(WHAT TO DO)
Among the lines below, the one containing "nothing => purple clock (no. 2 from left)" opens the range and the one containing "purple snare drum, relocated" closes it. Print that range exactly, without the pictures.

(DATA TO EXAMINE)
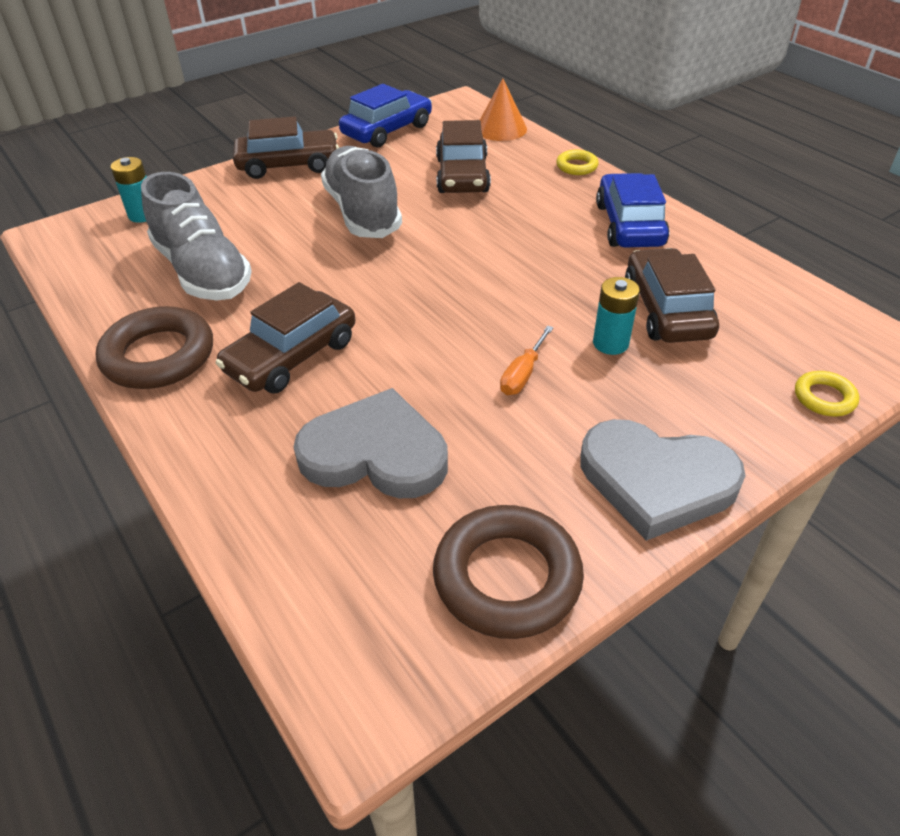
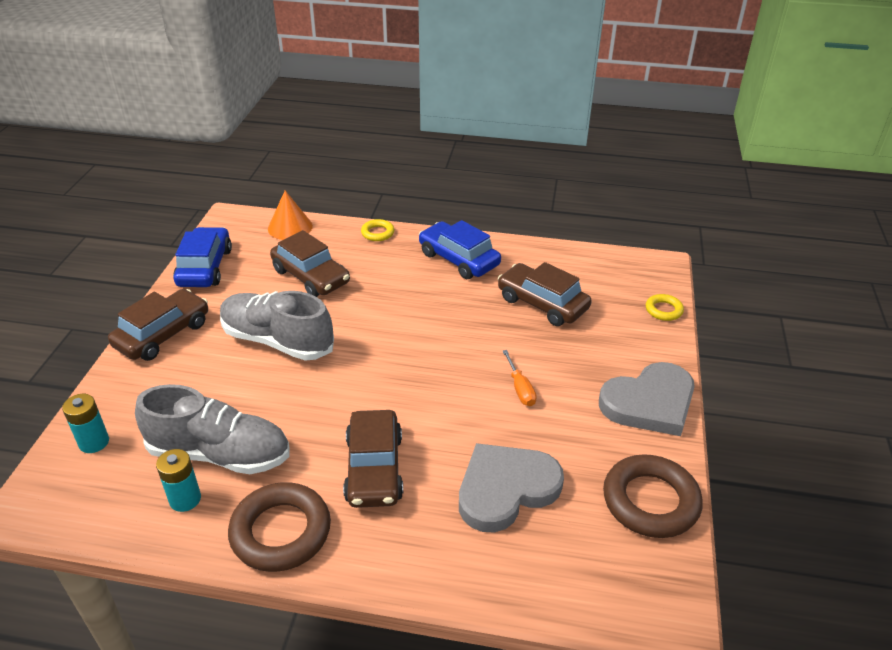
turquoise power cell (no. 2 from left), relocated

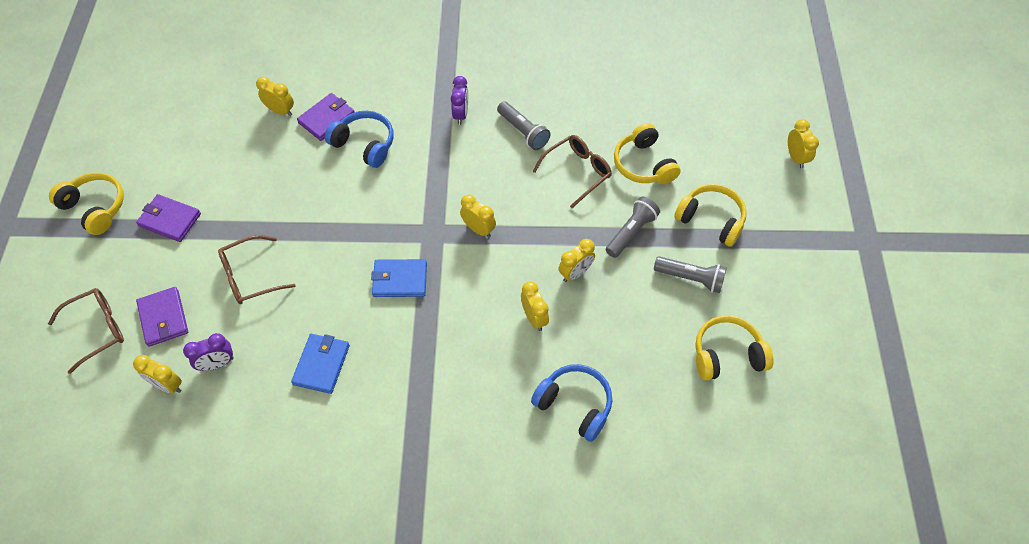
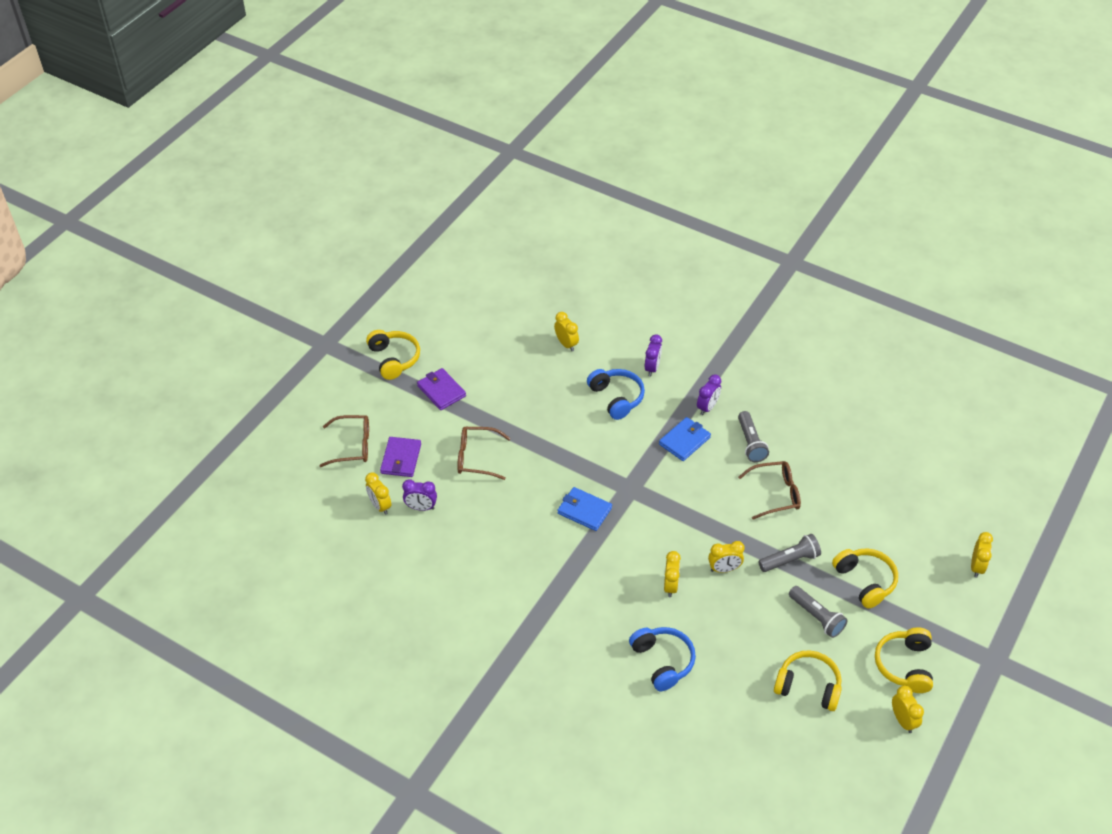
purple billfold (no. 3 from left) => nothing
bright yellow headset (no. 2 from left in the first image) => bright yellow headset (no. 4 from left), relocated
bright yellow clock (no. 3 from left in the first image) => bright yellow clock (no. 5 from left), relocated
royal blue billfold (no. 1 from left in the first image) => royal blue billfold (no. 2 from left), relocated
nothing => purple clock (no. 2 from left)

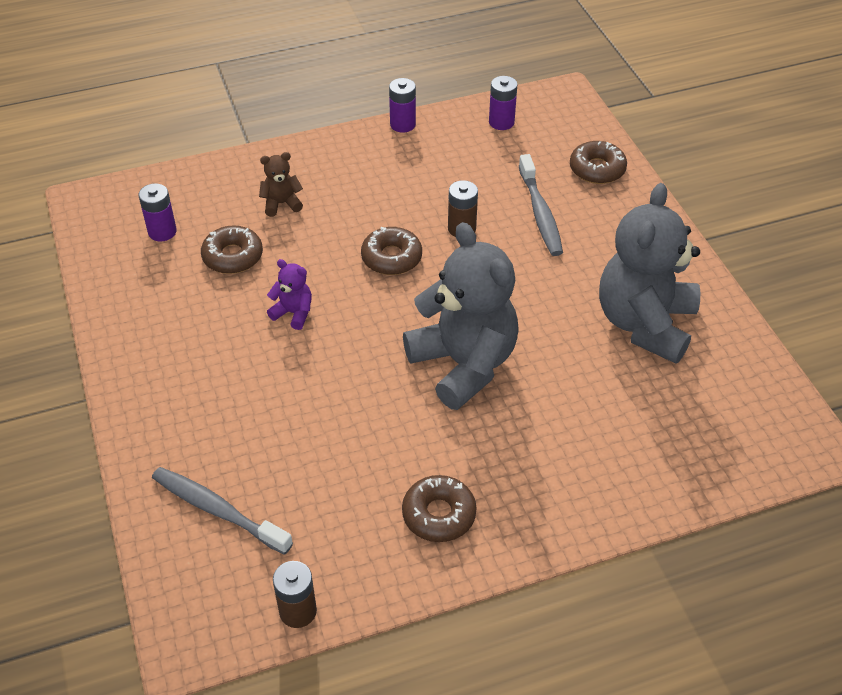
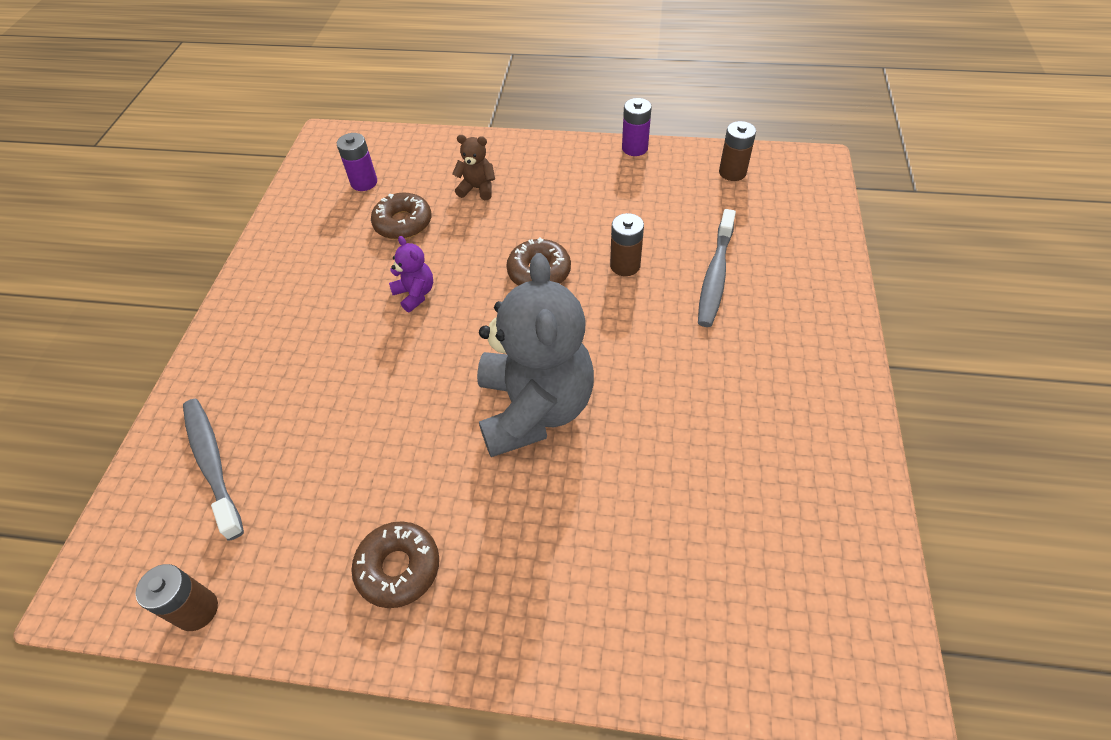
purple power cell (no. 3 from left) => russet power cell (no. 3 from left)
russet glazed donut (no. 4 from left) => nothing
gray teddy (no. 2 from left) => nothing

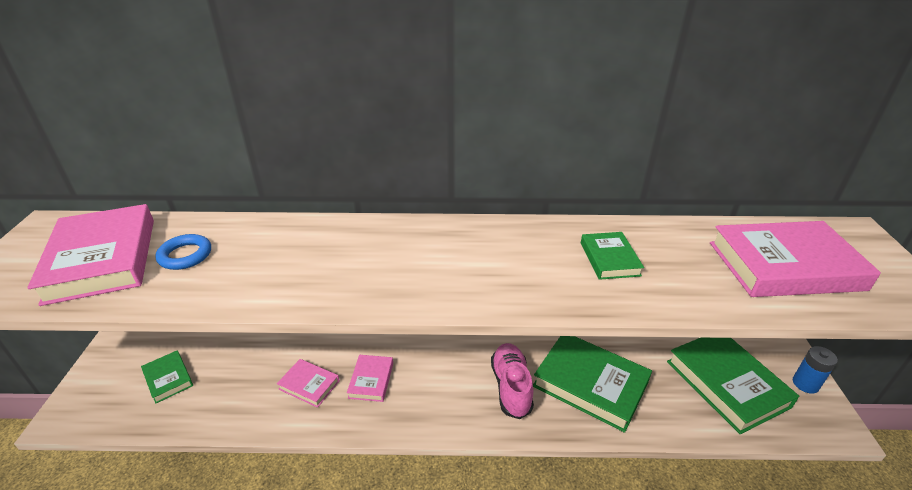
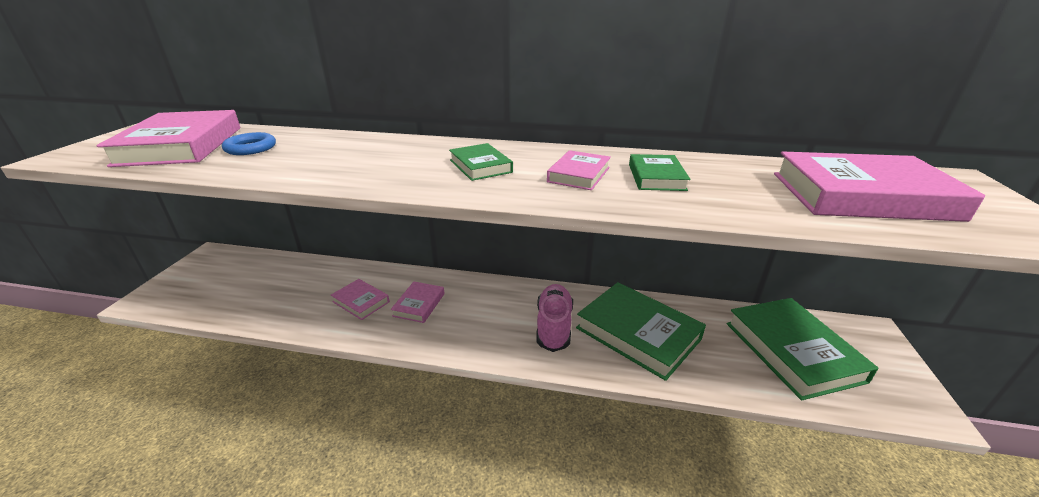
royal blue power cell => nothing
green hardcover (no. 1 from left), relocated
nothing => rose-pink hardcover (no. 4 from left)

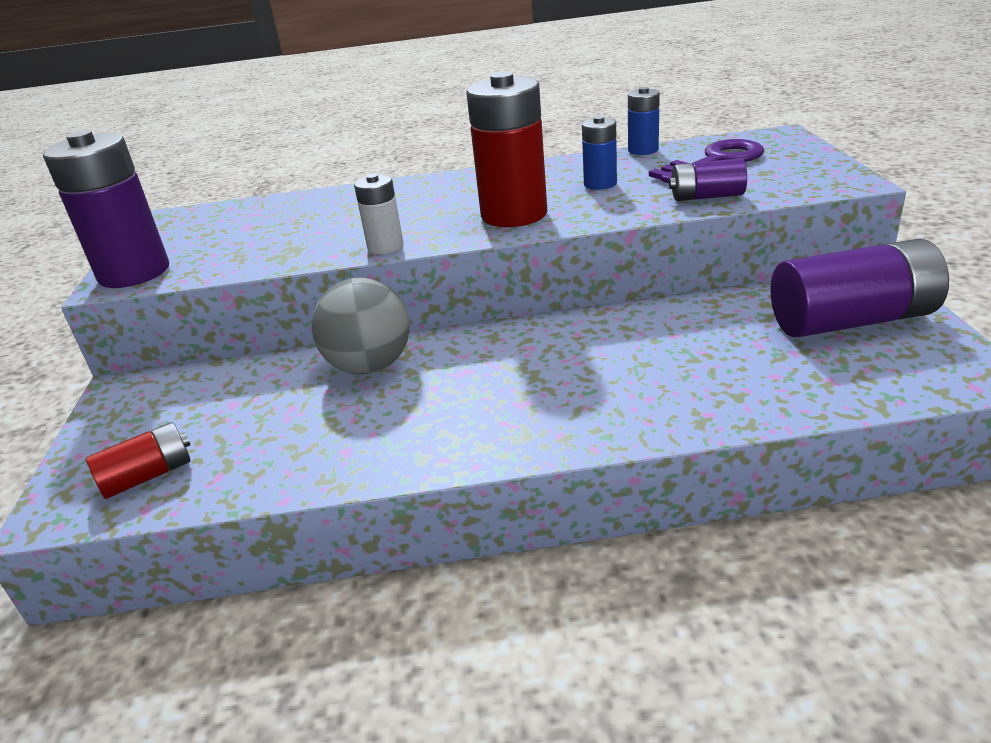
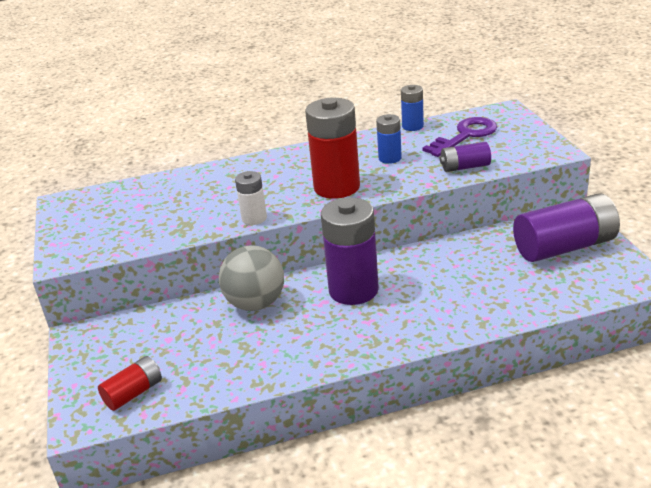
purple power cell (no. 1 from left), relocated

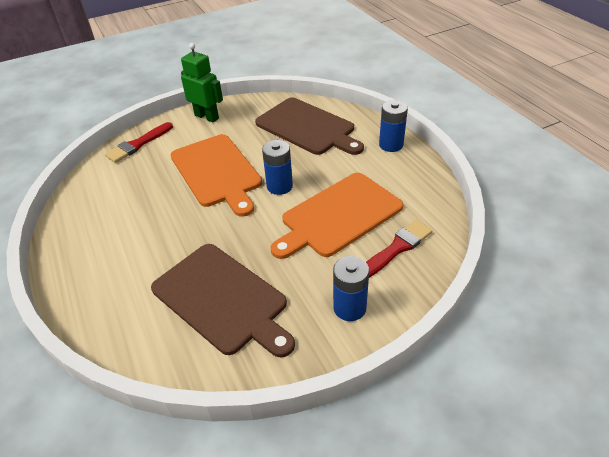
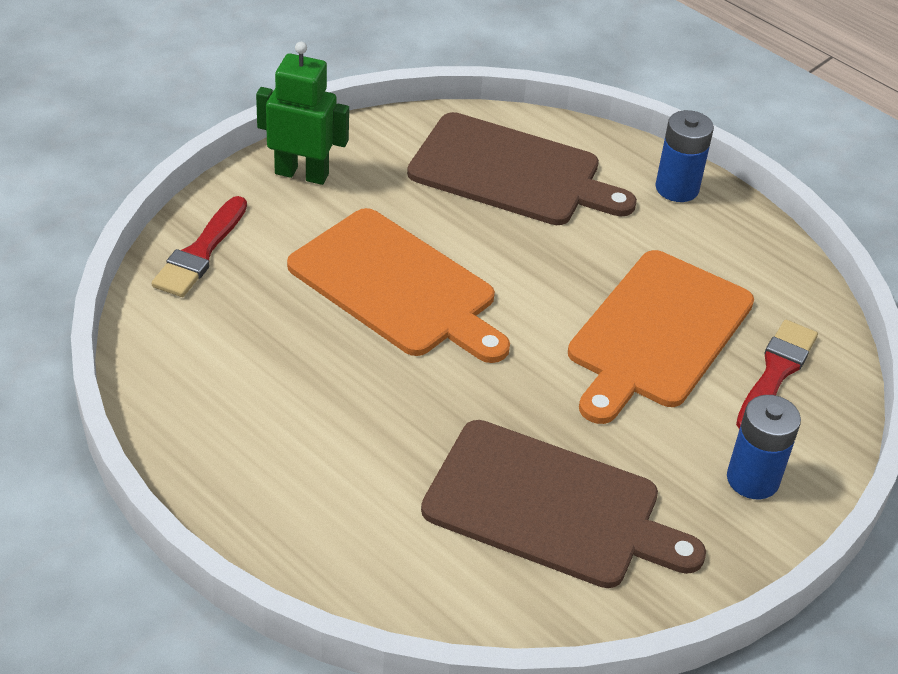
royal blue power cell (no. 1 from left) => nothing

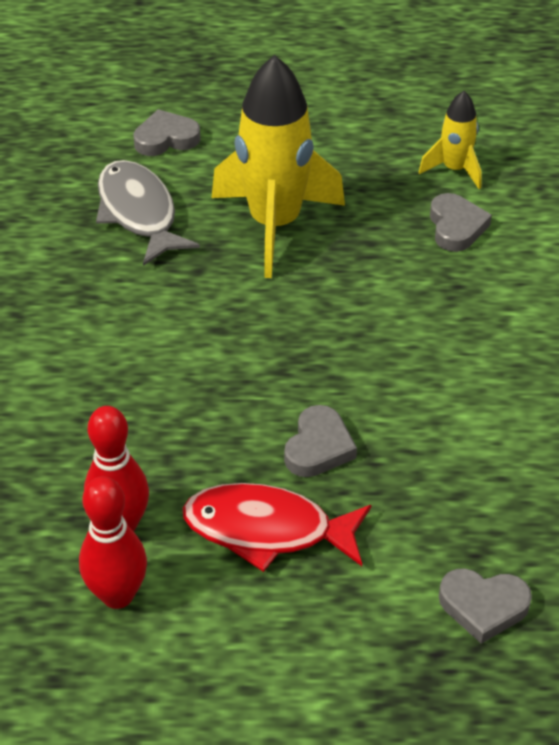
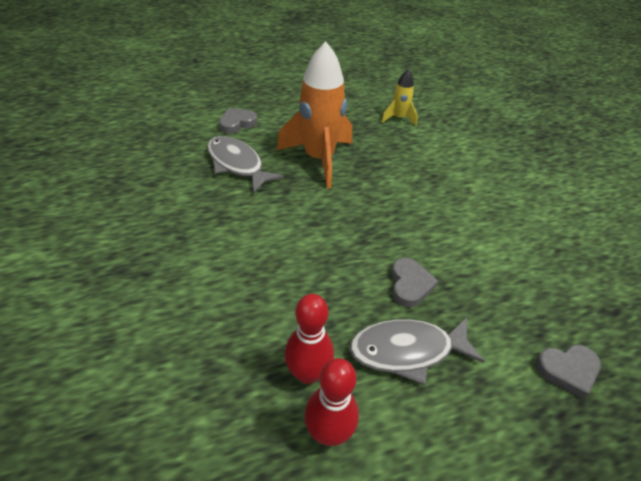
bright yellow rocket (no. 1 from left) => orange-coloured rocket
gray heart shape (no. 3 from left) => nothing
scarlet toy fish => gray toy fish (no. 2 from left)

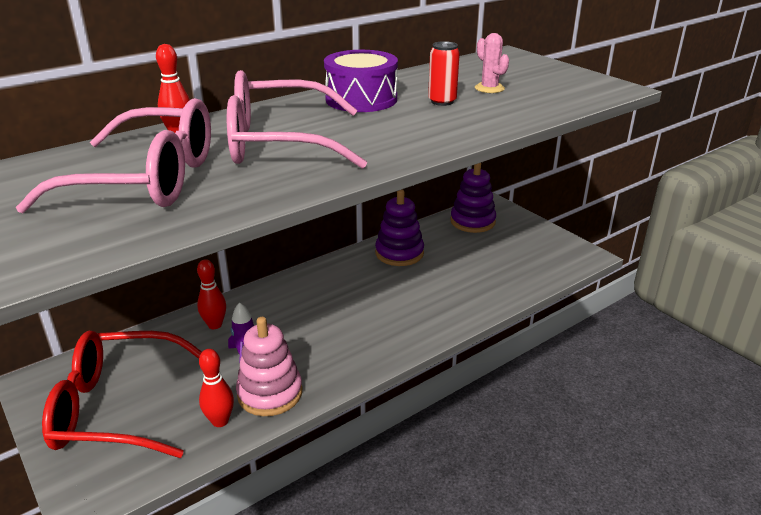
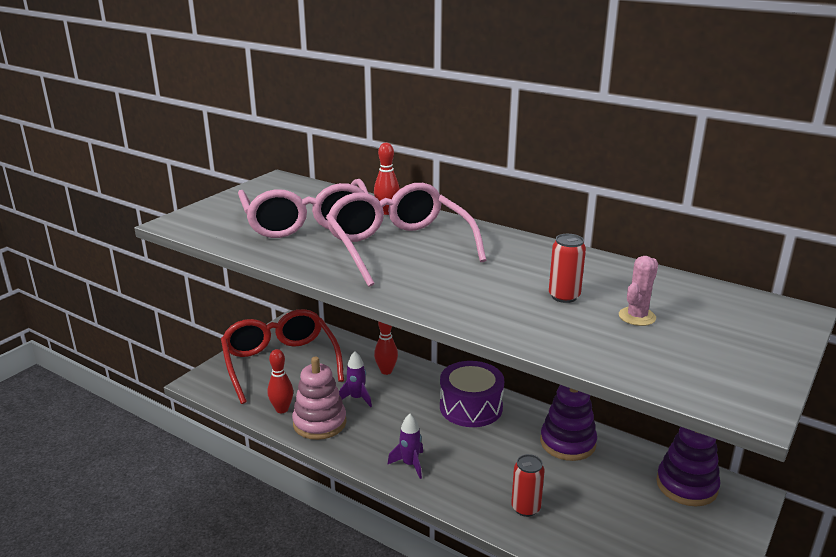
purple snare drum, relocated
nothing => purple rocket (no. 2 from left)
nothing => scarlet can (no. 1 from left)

(WRITTEN REPLY)
nothing => purple clock (no. 2 from left)

purple power cell (no. 3 from left) => russet power cell (no. 3 from left)
russet glazed donut (no. 4 from left) => nothing
gray teddy (no. 2 from left) => nothing

royal blue power cell => nothing
green hardcover (no. 1 from left), relocated
nothing => rose-pink hardcover (no. 4 from left)

purple power cell (no. 1 from left), relocated

royal blue power cell (no. 1 from left) => nothing

bright yellow rocket (no. 1 from left) => orange-coloured rocket
gray heart shape (no. 3 from left) => nothing
scarlet toy fish => gray toy fish (no. 2 from left)

purple snare drum, relocated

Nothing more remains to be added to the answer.